■ Prompt
Swap "closest" for "nearest" throughout the entries and write them out again with nothing else changed. Leave out the pictures.

(Spatial reasoning question data)
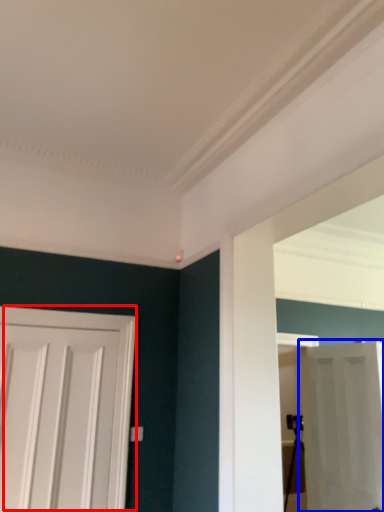
Question: Which of the following is the closest to the observer, door (highlighted by a red box) or door (highlighted by a blue box)?

Choices:
 (A) door
 (B) door

Answer: (A)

■ Completed task
Question: Which of the following is the nearest to the observer, door (highlighted by a red box) or door (highlighted by a blue box)?

Choices:
 (A) door
 (B) door

Answer: (A)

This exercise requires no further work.